Record extracts:
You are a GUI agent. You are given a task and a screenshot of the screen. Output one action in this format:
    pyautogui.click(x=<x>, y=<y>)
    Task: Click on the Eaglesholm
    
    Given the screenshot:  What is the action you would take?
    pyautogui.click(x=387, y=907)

Problem description:
Rewrite every line of the rows above as a numbered list, leaving out any blank lines.

Correct response:
1. You are a GUI agent. You are given a task and a screenshot of the screen. Output one action in this format:
2.     pyautogui.click(x=<x>, y=<y>)
3.     Task: Click on the Eaglesholm
4.     Given the screenshot:  What is the action you would take?
5.     pyautogui.click(x=387, y=907)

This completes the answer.